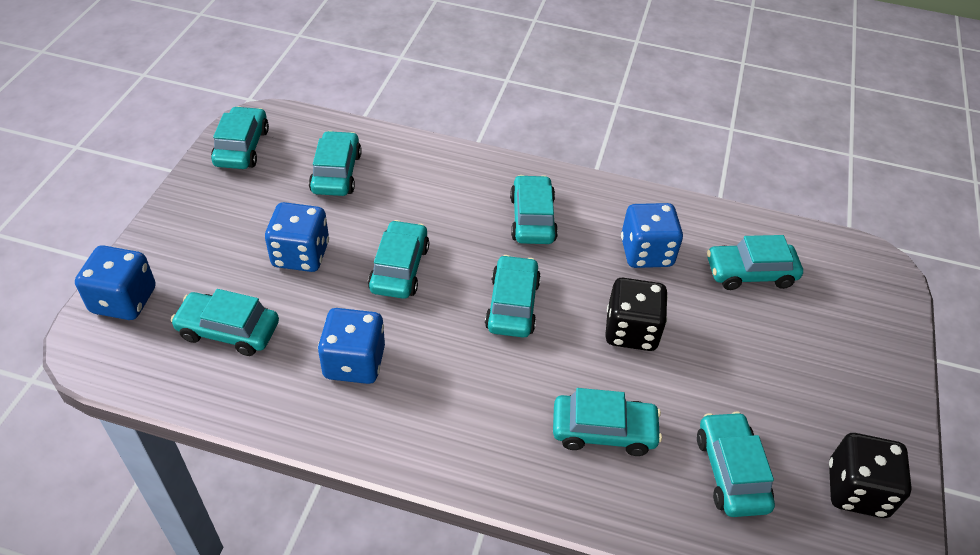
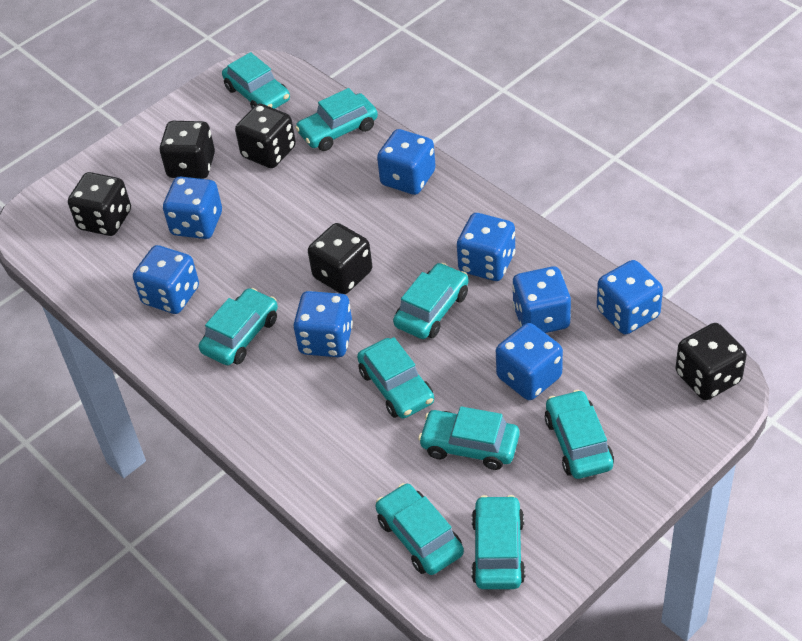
black dice: [605,278,668,351] [829,433,912,518] = 2 -> [68,172,131,236] [160,121,215,179] [235,104,296,168] [308,223,372,294] [675,323,747,400] = 5
blue dice: [75,245,156,320] [265,202,329,272] [318,308,385,384] [621,203,683,268] = 4 -> [133,245,199,314] [163,177,222,239] [293,291,353,357] [377,129,436,195] [457,213,515,281] [496,323,563,400] [512,266,571,333] [597,260,663,335] = 8

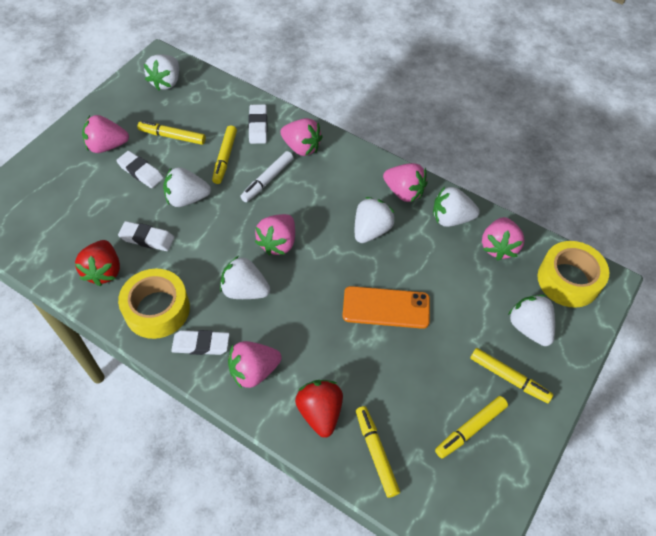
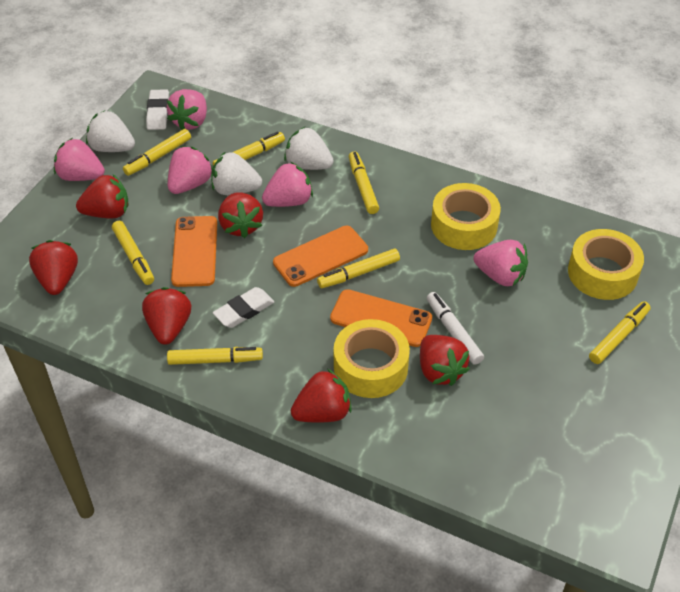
orange phone: [342,286,430,329] = 1 -> [171,216,217,287] [273,226,368,287] [330,289,432,347] = 3
pink strawberry: [82,115,129,153] [228,341,282,389] [255,214,295,256] [280,118,322,156] [383,163,428,202] [482,217,524,261] = 6 -> [54,138,105,181] [167,89,207,130] [168,146,212,194] [262,162,313,207] [474,240,528,286] = 5
red strawberry: [75,240,120,286] [295,380,343,438] = 2 -> [29,240,78,295] [76,174,129,219] [142,287,191,345] [218,192,263,238] [291,369,352,423] [420,335,470,386] = 6
white eraser: [116,151,164,188] [118,221,174,251] [171,330,230,355] [248,104,267,144] = 4 -> [146,89,169,130] [213,287,274,328] = 2
white strawberry: [144,54,179,91] [163,167,211,207] [220,256,270,299] [355,197,395,243] [433,187,480,227] [508,295,555,346] = 6 -> [86,110,135,152] [211,152,262,195] [284,127,334,170] = 3
yellow marker: [138,121,206,145] [212,125,237,184] [356,406,400,498] [435,396,508,459] [470,348,553,403] = 5 -> [112,221,154,285] [123,129,191,176] [167,347,263,365] [212,131,285,166] [317,249,400,288] [349,152,379,214] [589,301,651,364] = 7
yellow tape: [118,269,190,339] [537,241,609,308] = 2 -> [334,319,410,398] [431,183,501,250] [568,229,644,300] = 3

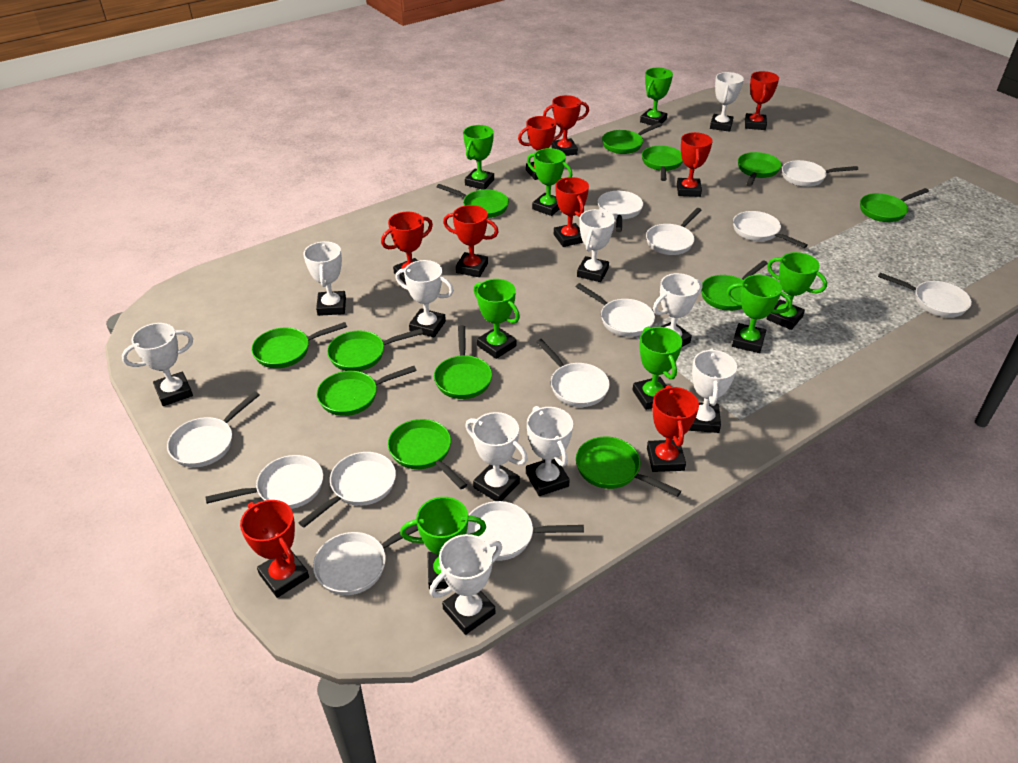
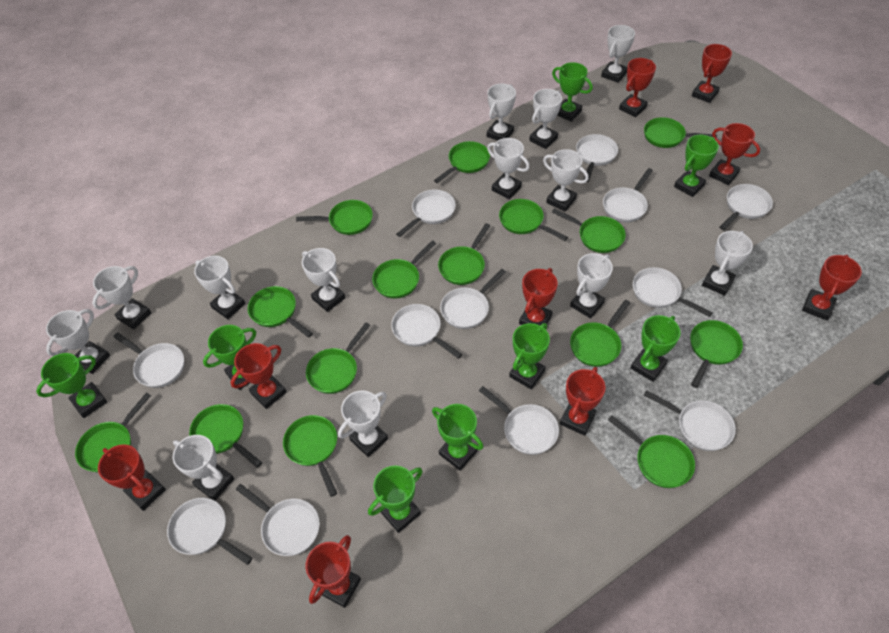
green pan: [252,322,347,368] [317,366,417,416] [327,329,423,371] [388,419,467,489] [434,325,492,399] [437,184,509,218] [576,437,681,497] [602,122,662,154] [642,146,683,181] [701,260,768,311] [738,152,781,186] [860,188,929,222] = 12 -> [75,393,151,472] [189,404,262,468] [248,286,313,338] [283,415,337,497] [296,200,373,235] [306,322,370,394] [372,240,436,299] [434,141,490,183] [438,223,490,285] [499,199,568,241] [552,208,626,253] [570,300,630,367] [608,415,695,488] [644,117,717,148] [690,320,743,388] = 15
white trophy: [122,323,193,406] [303,241,346,316] [395,260,454,337] [429,534,502,635] [465,412,528,501] [526,406,573,496] [577,209,615,282] [653,273,702,347] [689,349,737,433] [710,72,744,132] = 10 -> [46,309,110,374] [92,266,151,329] [173,435,234,501] [194,256,245,319] [302,248,346,312] [338,391,388,457] [487,84,516,141] [487,138,530,199] [529,89,562,149] [543,149,589,212] [570,253,613,318] [601,25,635,83] [702,231,753,296] = 13

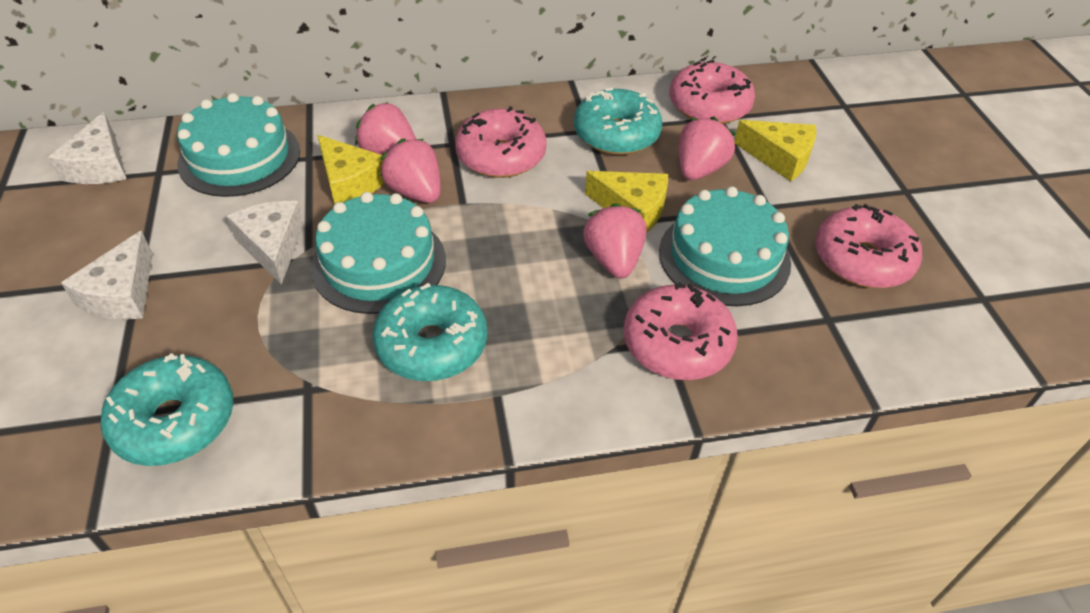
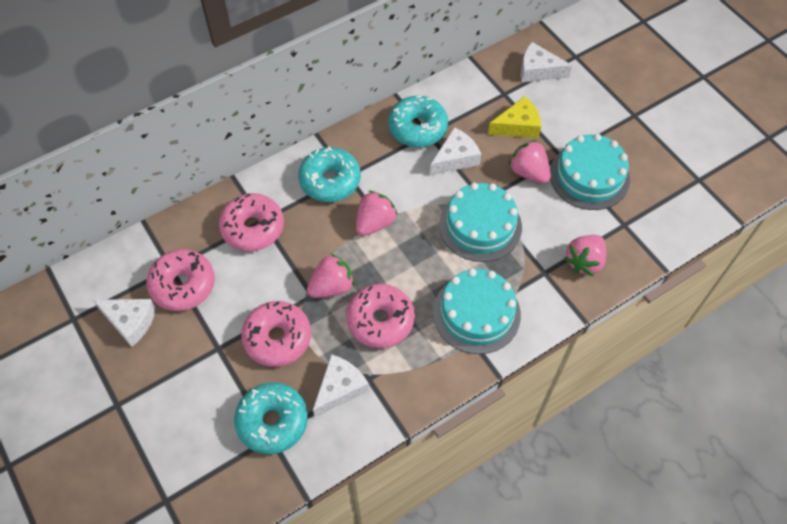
white cheese: [48,112,127,184] [61,230,153,320] [227,201,304,285] = 3 -> [93,299,156,347] [313,354,369,417] [430,127,481,175] [521,42,572,82] = 4
yellow cheese: [318,135,385,204] [585,171,668,233] [734,120,817,181] = 3 -> [488,96,541,138] = 1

----

_PROBLEM DETAILS_
Everything in the records above should be printed exactly, apart from the pictures.

_EXPECTED ANSWER_
black dice: [605,278,668,351] [829,433,912,518] = 2 -> [68,172,131,236] [160,121,215,179] [235,104,296,168] [308,223,372,294] [675,323,747,400] = 5
blue dice: [75,245,156,320] [265,202,329,272] [318,308,385,384] [621,203,683,268] = 4 -> [133,245,199,314] [163,177,222,239] [293,291,353,357] [377,129,436,195] [457,213,515,281] [496,323,563,400] [512,266,571,333] [597,260,663,335] = 8

orange phone: [342,286,430,329] = 1 -> [171,216,217,287] [273,226,368,287] [330,289,432,347] = 3
pink strawberry: [82,115,129,153] [228,341,282,389] [255,214,295,256] [280,118,322,156] [383,163,428,202] [482,217,524,261] = 6 -> [54,138,105,181] [167,89,207,130] [168,146,212,194] [262,162,313,207] [474,240,528,286] = 5
red strawberry: [75,240,120,286] [295,380,343,438] = 2 -> [29,240,78,295] [76,174,129,219] [142,287,191,345] [218,192,263,238] [291,369,352,423] [420,335,470,386] = 6
white eraser: [116,151,164,188] [118,221,174,251] [171,330,230,355] [248,104,267,144] = 4 -> [146,89,169,130] [213,287,274,328] = 2
white strawberry: [144,54,179,91] [163,167,211,207] [220,256,270,299] [355,197,395,243] [433,187,480,227] [508,295,555,346] = 6 -> [86,110,135,152] [211,152,262,195] [284,127,334,170] = 3
yellow marker: [138,121,206,145] [212,125,237,184] [356,406,400,498] [435,396,508,459] [470,348,553,403] = 5 -> [112,221,154,285] [123,129,191,176] [167,347,263,365] [212,131,285,166] [317,249,400,288] [349,152,379,214] [589,301,651,364] = 7
yellow tape: [118,269,190,339] [537,241,609,308] = 2 -> [334,319,410,398] [431,183,501,250] [568,229,644,300] = 3

green pan: [252,322,347,368] [317,366,417,416] [327,329,423,371] [388,419,467,489] [434,325,492,399] [437,184,509,218] [576,437,681,497] [602,122,662,154] [642,146,683,181] [701,260,768,311] [738,152,781,186] [860,188,929,222] = 12 -> [75,393,151,472] [189,404,262,468] [248,286,313,338] [283,415,337,497] [296,200,373,235] [306,322,370,394] [372,240,436,299] [434,141,490,183] [438,223,490,285] [499,199,568,241] [552,208,626,253] [570,300,630,367] [608,415,695,488] [644,117,717,148] [690,320,743,388] = 15
white trophy: [122,323,193,406] [303,241,346,316] [395,260,454,337] [429,534,502,635] [465,412,528,501] [526,406,573,496] [577,209,615,282] [653,273,702,347] [689,349,737,433] [710,72,744,132] = 10 -> [46,309,110,374] [92,266,151,329] [173,435,234,501] [194,256,245,319] [302,248,346,312] [338,391,388,457] [487,84,516,141] [487,138,530,199] [529,89,562,149] [543,149,589,212] [570,253,613,318] [601,25,635,83] [702,231,753,296] = 13

white cheese: [48,112,127,184] [61,230,153,320] [227,201,304,285] = 3 -> [93,299,156,347] [313,354,369,417] [430,127,481,175] [521,42,572,82] = 4
yellow cheese: [318,135,385,204] [585,171,668,233] [734,120,817,181] = 3 -> [488,96,541,138] = 1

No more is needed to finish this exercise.